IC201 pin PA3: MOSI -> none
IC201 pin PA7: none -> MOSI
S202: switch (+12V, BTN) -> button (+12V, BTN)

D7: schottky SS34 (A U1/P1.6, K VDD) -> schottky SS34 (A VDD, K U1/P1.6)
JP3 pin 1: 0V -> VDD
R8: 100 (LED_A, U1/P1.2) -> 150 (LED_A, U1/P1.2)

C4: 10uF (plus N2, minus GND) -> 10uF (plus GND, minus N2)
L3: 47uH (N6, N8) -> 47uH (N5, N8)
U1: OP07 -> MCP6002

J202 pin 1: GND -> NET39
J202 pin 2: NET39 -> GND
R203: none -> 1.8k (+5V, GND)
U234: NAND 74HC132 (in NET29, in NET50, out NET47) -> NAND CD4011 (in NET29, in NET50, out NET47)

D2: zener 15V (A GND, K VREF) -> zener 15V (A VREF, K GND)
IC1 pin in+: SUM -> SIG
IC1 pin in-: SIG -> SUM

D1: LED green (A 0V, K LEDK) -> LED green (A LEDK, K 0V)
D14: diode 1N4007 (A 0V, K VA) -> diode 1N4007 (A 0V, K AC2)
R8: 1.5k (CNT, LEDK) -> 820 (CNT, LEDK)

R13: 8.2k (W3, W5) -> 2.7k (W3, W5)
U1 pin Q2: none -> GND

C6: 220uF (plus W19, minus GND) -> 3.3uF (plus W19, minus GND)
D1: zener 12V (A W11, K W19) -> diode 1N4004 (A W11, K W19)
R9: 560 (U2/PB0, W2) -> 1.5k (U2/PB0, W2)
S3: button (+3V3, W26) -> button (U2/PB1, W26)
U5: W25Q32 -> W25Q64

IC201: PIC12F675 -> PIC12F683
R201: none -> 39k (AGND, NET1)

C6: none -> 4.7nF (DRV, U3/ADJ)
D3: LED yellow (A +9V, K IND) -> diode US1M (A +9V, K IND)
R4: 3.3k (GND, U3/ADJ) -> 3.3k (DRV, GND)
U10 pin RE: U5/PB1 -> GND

• ASSIGNMENT: Everything in the listing must be reproduced exactly; please include every line.

• TASK OUTPUT:
IC201 pin PA3: MOSI -> none
IC201 pin PA7: none -> MOSI
S202: switch (+12V, BTN) -> button (+12V, BTN)

D7: schottky SS34 (A U1/P1.6, K VDD) -> schottky SS34 (A VDD, K U1/P1.6)
JP3 pin 1: 0V -> VDD
R8: 100 (LED_A, U1/P1.2) -> 150 (LED_A, U1/P1.2)

C4: 10uF (plus N2, minus GND) -> 10uF (plus GND, minus N2)
L3: 47uH (N6, N8) -> 47uH (N5, N8)
U1: OP07 -> MCP6002

J202 pin 1: GND -> NET39
J202 pin 2: NET39 -> GND
R203: none -> 1.8k (+5V, GND)
U234: NAND 74HC132 (in NET29, in NET50, out NET47) -> NAND CD4011 (in NET29, in NET50, out NET47)

D2: zener 15V (A GND, K VREF) -> zener 15V (A VREF, K GND)
IC1 pin in+: SUM -> SIG
IC1 pin in-: SIG -> SUM

D1: LED green (A 0V, K LEDK) -> LED green (A LEDK, K 0V)
D14: diode 1N4007 (A 0V, K VA) -> diode 1N4007 (A 0V, K AC2)
R8: 1.5k (CNT, LEDK) -> 820 (CNT, LEDK)

R13: 8.2k (W3, W5) -> 2.7k (W3, W5)
U1 pin Q2: none -> GND

C6: 220uF (plus W19, minus GND) -> 3.3uF (plus W19, minus GND)
D1: zener 12V (A W11, K W19) -> diode 1N4004 (A W11, K W19)
R9: 560 (U2/PB0, W2) -> 1.5k (U2/PB0, W2)
S3: button (+3V3, W26) -> button (U2/PB1, W26)
U5: W25Q32 -> W25Q64

IC201: PIC12F675 -> PIC12F683
R201: none -> 39k (AGND, NET1)

C6: none -> 4.7nF (DRV, U3/ADJ)
D3: LED yellow (A +9V, K IND) -> diode US1M (A +9V, K IND)
R4: 3.3k (GND, U3/ADJ) -> 3.3k (DRV, GND)
U10 pin RE: U5/PB1 -> GND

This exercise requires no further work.